Your task:
Reproduce all the records word for word. Omit images.

Records from a dataset
+ + + + +

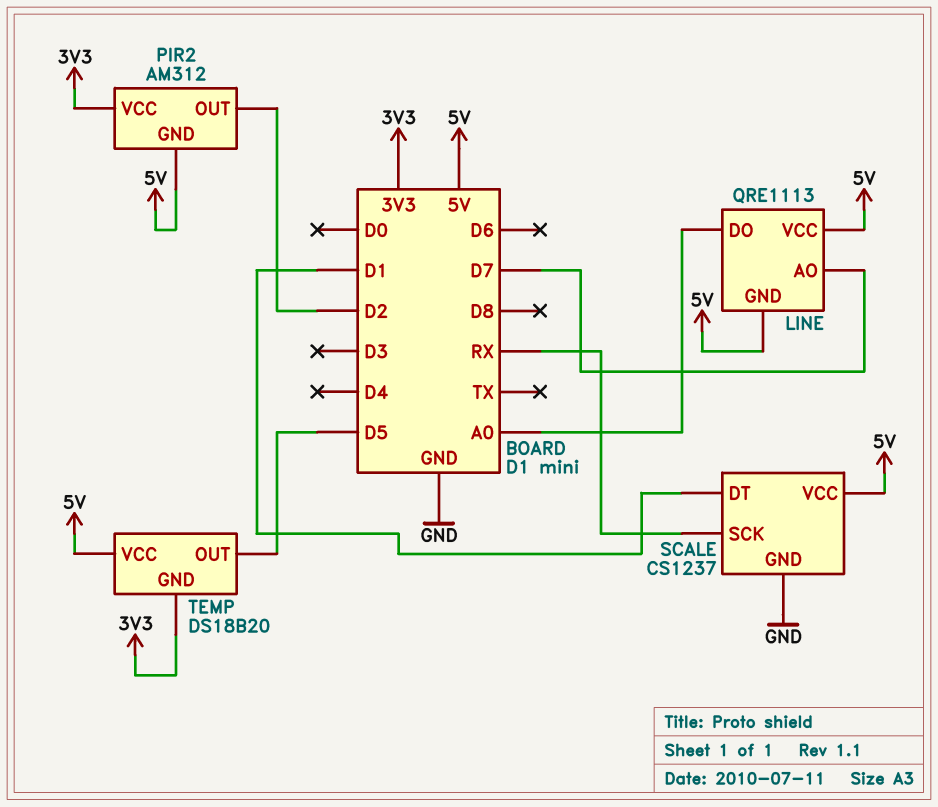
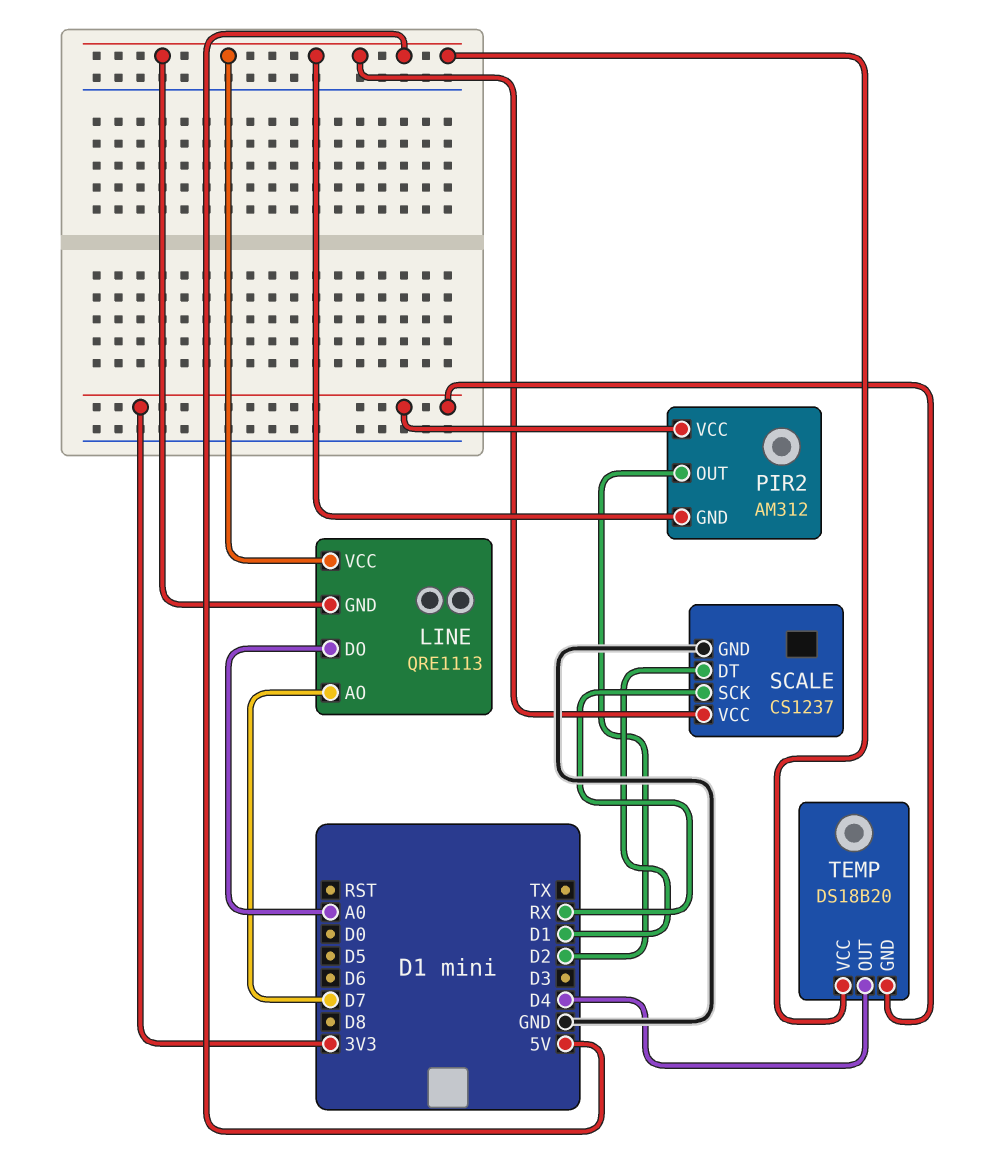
TEMP pin OUT: D5 -> D4

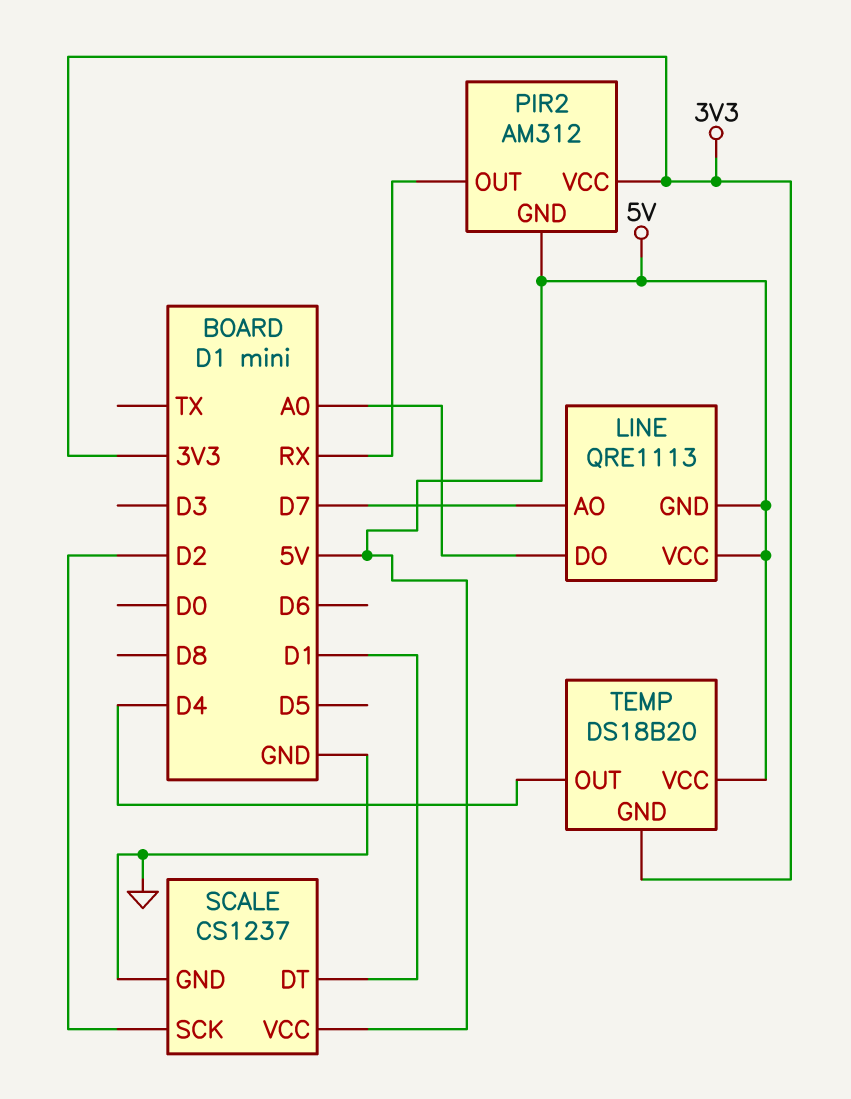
PIR2 pin OUT: D2 -> RX
SCALE pin SCK: RX -> D2

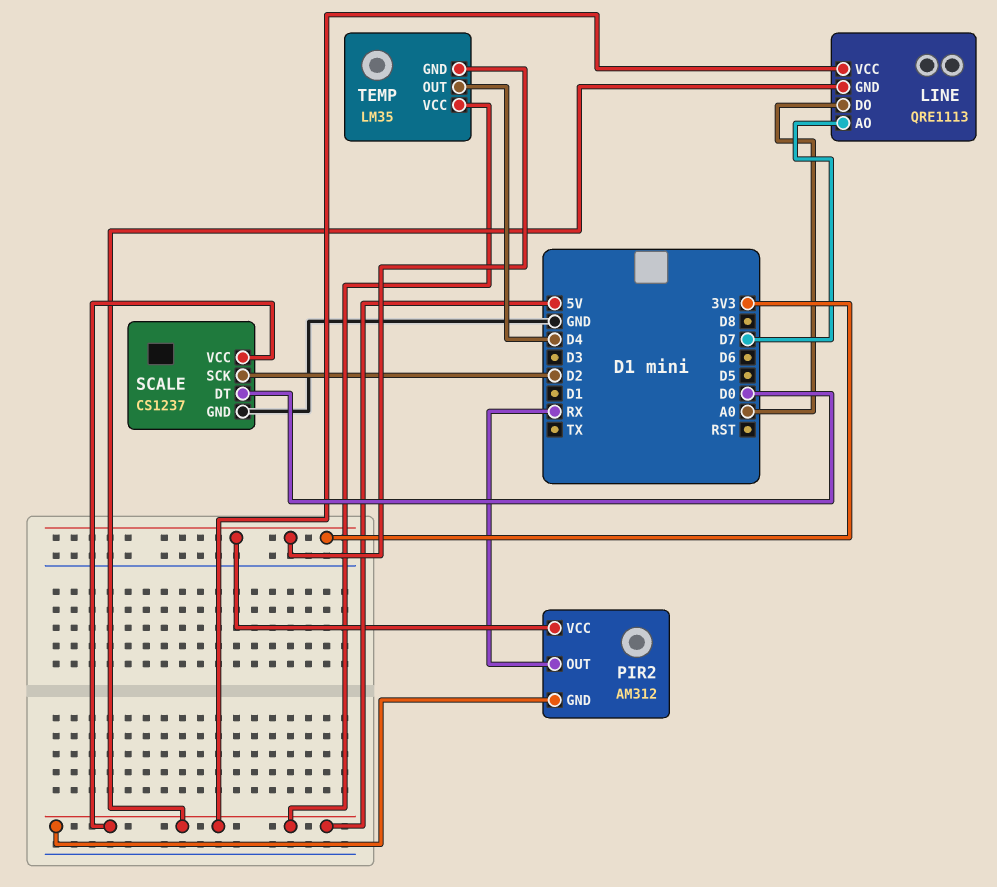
SCALE pin DT: D1 -> D0
TEMP: DS18B20 -> LM35

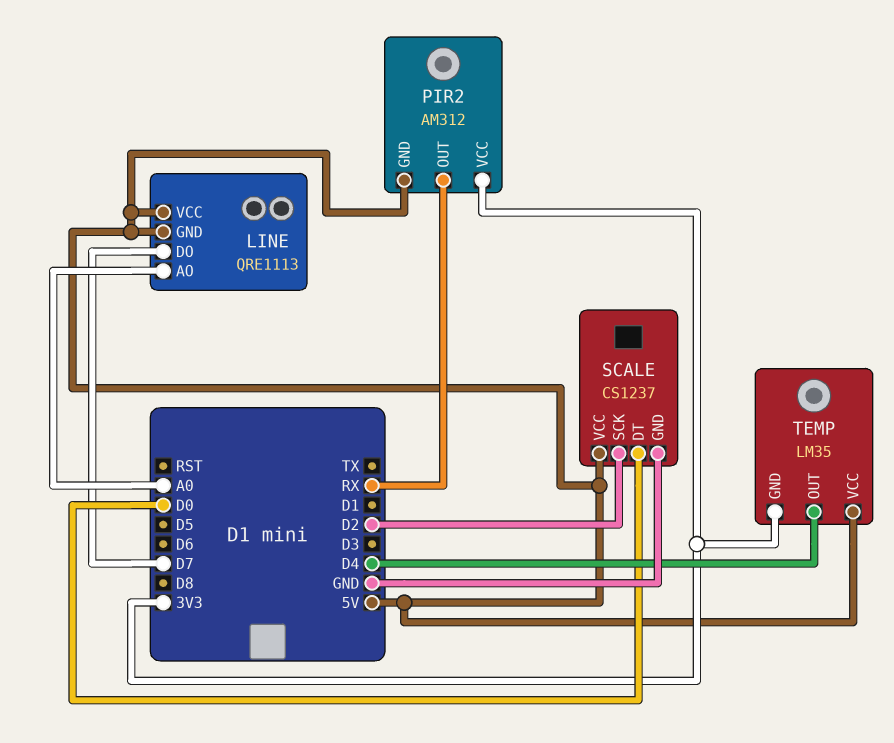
LINE pin AO: D7 -> A0
LINE pin DO: A0 -> D7

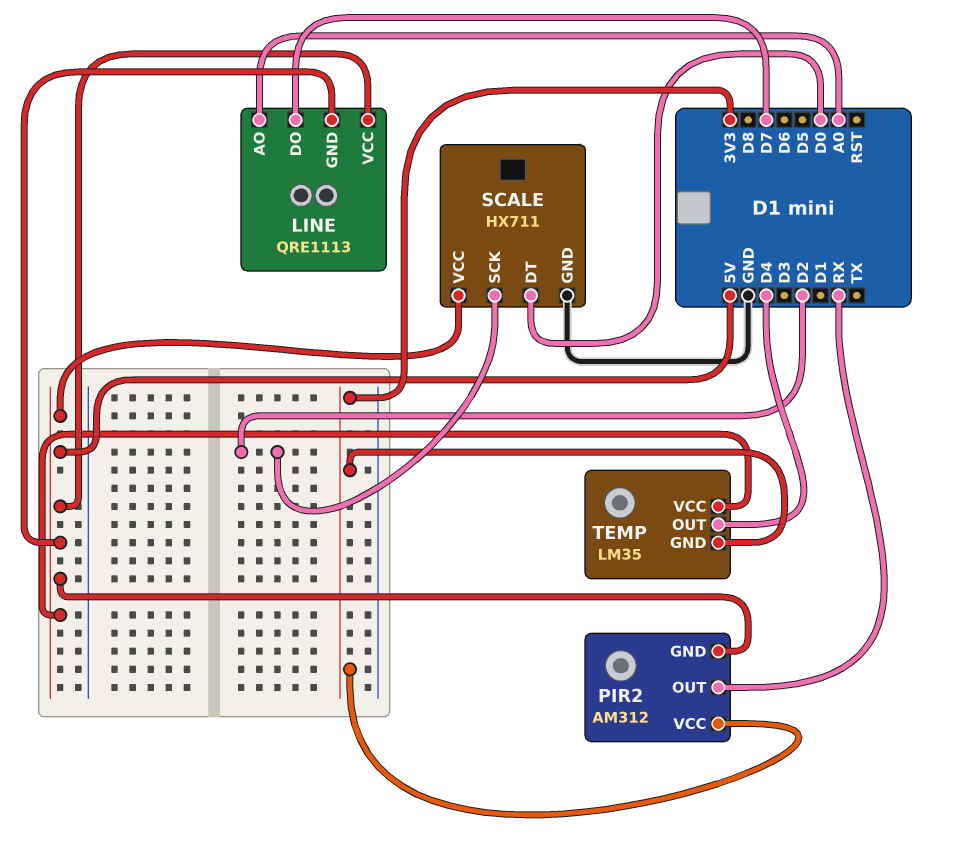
SCALE: CS1237 -> HX711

+ + + + +

Answer to this problem:
TEMP pin OUT: D5 -> D4

PIR2 pin OUT: D2 -> RX
SCALE pin SCK: RX -> D2

SCALE pin DT: D1 -> D0
TEMP: DS18B20 -> LM35

LINE pin AO: D7 -> A0
LINE pin DO: A0 -> D7

SCALE: CS1237 -> HX711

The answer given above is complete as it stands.